- EXERCISE GOAL:
Report each line of the listing below that contains the string "kern", copying every such line in full. Treat uppercase and lowercase letters as different.

-------------------------

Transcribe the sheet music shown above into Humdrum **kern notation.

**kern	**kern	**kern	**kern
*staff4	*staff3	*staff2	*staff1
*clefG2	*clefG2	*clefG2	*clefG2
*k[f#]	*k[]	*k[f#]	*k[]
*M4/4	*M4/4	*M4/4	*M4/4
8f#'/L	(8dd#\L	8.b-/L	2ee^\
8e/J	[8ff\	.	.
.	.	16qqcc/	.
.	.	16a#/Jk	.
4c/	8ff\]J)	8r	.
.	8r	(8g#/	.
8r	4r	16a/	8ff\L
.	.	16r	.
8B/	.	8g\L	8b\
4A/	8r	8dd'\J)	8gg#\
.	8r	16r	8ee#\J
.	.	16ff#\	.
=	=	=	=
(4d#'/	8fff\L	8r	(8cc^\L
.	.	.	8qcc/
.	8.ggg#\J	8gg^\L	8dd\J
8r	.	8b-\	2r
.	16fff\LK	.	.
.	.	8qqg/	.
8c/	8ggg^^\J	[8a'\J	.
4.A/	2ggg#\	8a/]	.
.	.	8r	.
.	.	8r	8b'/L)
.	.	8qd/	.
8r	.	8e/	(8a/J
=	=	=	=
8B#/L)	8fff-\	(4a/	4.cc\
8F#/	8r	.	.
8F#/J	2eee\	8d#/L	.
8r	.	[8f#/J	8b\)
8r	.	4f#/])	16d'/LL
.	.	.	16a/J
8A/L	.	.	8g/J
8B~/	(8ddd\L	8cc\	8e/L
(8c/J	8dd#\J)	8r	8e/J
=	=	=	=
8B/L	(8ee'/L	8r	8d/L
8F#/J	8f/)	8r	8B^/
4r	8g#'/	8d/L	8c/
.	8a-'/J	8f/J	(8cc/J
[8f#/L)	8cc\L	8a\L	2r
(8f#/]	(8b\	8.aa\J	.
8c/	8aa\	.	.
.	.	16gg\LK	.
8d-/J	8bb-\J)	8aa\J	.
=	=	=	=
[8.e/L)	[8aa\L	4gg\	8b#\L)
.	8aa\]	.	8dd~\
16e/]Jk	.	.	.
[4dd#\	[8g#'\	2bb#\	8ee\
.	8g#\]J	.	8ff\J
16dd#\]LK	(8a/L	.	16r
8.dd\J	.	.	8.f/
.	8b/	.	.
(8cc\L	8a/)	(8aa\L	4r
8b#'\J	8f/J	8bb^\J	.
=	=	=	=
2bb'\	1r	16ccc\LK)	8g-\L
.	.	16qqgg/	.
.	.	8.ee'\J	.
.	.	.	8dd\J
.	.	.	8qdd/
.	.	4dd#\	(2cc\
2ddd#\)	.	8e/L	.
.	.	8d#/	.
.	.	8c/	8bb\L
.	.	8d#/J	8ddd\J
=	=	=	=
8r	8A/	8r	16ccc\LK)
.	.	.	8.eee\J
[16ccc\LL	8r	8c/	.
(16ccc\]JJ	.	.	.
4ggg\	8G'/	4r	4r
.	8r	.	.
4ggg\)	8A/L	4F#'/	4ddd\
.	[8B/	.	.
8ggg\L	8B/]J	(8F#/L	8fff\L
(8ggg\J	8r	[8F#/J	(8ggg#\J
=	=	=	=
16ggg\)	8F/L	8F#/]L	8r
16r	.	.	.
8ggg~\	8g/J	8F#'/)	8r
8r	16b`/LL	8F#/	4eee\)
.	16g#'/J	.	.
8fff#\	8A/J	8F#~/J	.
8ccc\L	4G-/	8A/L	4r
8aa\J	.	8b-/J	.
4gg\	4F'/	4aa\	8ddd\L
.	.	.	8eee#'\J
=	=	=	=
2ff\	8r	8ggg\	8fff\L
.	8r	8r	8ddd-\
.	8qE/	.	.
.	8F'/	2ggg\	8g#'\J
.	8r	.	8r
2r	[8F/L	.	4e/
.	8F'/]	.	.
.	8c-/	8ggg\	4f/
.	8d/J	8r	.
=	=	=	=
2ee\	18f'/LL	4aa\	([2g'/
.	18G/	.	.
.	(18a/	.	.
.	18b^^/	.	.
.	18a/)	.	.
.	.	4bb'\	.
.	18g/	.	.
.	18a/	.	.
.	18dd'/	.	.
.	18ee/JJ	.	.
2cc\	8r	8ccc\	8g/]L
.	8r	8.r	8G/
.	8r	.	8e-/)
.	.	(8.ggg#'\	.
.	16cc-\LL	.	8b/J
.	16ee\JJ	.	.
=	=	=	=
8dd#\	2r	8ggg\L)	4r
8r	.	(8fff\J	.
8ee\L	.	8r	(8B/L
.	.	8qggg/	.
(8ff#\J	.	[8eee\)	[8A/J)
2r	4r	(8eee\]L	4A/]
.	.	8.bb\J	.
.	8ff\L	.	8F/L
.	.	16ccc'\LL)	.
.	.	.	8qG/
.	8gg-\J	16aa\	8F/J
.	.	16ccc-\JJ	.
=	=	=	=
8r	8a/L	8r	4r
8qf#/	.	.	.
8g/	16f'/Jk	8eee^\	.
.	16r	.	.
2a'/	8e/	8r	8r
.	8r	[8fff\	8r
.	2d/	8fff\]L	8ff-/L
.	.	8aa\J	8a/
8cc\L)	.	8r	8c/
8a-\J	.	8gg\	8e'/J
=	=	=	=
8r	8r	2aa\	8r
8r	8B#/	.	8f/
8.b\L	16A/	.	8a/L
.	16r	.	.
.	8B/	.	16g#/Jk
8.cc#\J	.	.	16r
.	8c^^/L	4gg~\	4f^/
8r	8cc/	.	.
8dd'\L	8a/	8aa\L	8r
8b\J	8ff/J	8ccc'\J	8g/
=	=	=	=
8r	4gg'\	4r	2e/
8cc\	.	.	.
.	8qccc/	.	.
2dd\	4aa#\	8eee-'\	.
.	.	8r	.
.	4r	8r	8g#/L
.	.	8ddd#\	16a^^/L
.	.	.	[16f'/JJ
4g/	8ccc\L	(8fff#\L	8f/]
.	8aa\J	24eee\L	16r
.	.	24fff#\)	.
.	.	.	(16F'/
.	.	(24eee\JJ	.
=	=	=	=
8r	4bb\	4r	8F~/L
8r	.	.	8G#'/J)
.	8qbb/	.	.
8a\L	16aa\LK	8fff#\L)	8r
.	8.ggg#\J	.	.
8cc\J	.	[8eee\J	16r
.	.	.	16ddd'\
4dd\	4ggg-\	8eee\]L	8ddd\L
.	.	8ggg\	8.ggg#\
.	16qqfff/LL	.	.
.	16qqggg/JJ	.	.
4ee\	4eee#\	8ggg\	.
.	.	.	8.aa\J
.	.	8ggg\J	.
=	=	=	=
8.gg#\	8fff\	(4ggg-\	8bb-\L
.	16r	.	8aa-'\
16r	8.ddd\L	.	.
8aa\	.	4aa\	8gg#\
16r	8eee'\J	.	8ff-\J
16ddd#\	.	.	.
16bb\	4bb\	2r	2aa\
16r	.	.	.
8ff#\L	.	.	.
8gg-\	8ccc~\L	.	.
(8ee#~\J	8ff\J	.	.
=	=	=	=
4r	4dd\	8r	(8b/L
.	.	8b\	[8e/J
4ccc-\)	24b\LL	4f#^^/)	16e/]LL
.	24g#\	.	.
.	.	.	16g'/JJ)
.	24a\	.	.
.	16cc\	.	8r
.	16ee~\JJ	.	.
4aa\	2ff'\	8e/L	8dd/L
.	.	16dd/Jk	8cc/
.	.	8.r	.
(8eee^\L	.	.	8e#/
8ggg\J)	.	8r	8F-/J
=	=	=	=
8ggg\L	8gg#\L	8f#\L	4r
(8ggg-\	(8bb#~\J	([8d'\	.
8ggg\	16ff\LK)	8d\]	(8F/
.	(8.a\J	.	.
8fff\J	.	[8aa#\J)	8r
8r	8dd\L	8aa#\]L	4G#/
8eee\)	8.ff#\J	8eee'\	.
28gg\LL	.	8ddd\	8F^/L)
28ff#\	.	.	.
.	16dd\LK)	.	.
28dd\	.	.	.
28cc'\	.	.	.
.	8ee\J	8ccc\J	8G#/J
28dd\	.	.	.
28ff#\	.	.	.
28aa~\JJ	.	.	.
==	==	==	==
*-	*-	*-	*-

-------------------------

- COMPLETE ANSWER:
Transcribe the sheet music shown above into Humdrum **kern notation.
**kern	**kern	**kern	**kern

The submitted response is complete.